* **Assigned task**: At the line containing "yellow trapezoid: (740, 631)", begin retyping, and continue word for word until the records below run out.

── Data shown

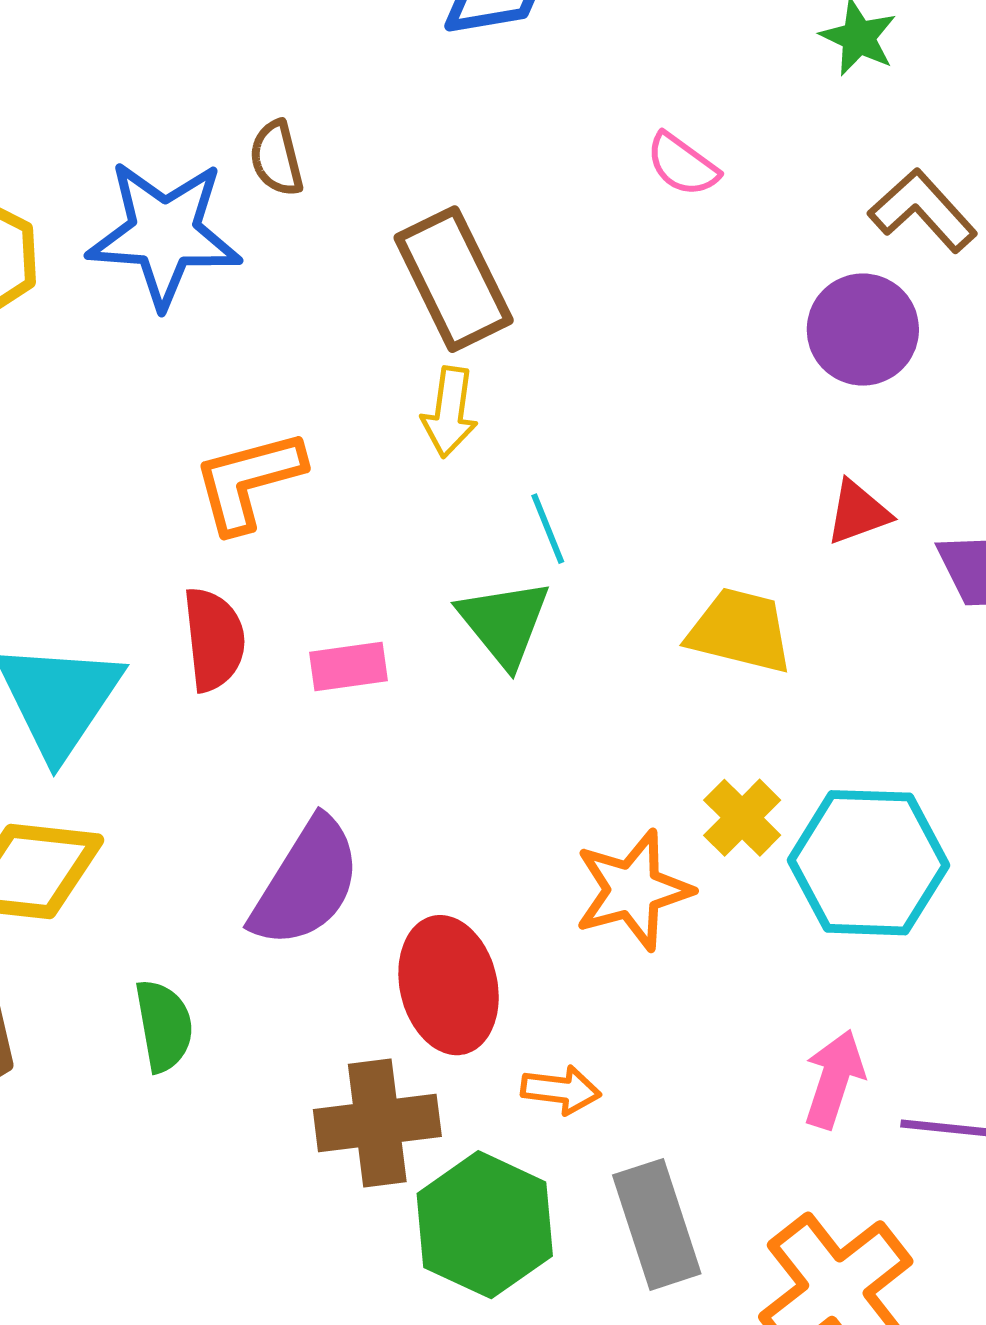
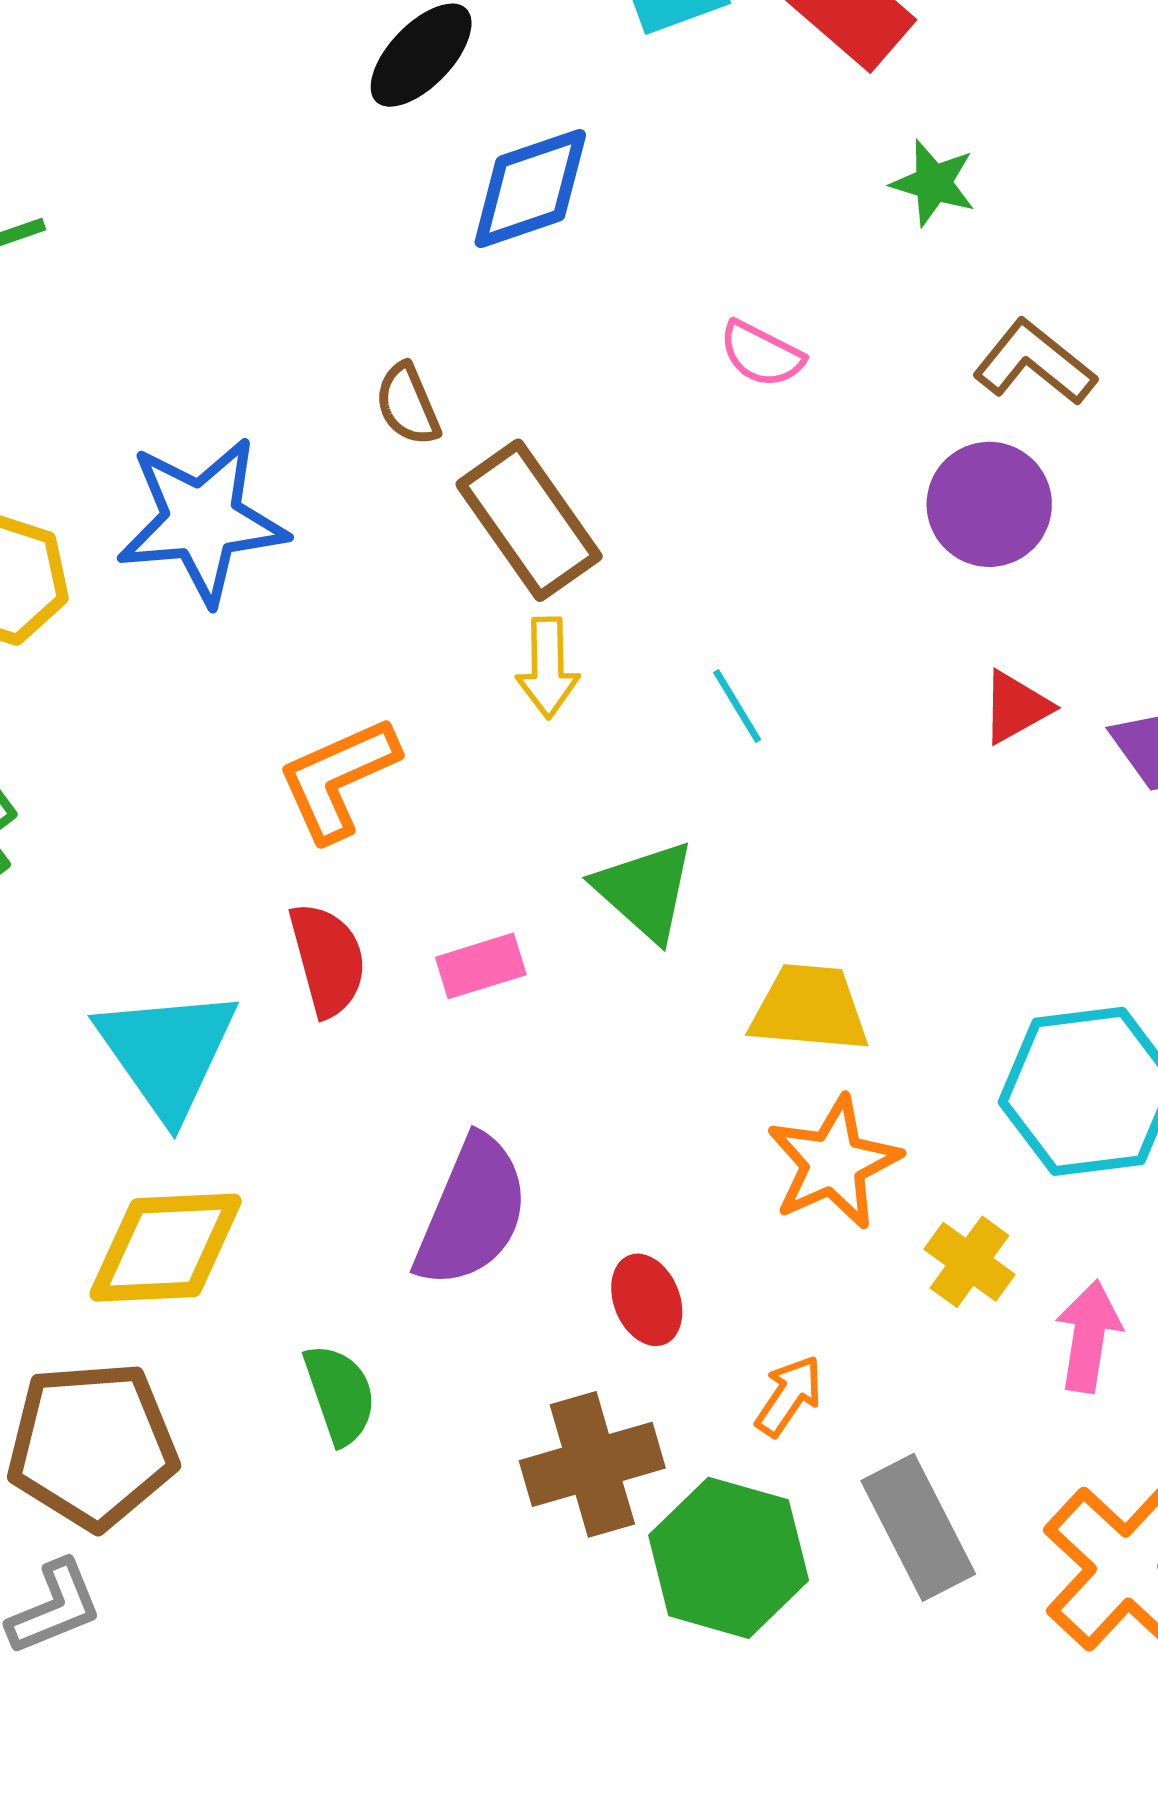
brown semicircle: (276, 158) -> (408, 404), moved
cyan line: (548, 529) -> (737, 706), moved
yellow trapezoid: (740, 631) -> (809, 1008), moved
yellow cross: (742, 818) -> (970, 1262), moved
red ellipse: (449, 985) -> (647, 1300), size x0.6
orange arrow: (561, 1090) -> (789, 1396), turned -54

────

* **Task response**:
yellow trapezoid: (740, 631) -> (809, 1008), moved
yellow cross: (742, 818) -> (970, 1262), moved
red ellipse: (449, 985) -> (647, 1300), size x0.6
orange arrow: (561, 1090) -> (789, 1396), turned -54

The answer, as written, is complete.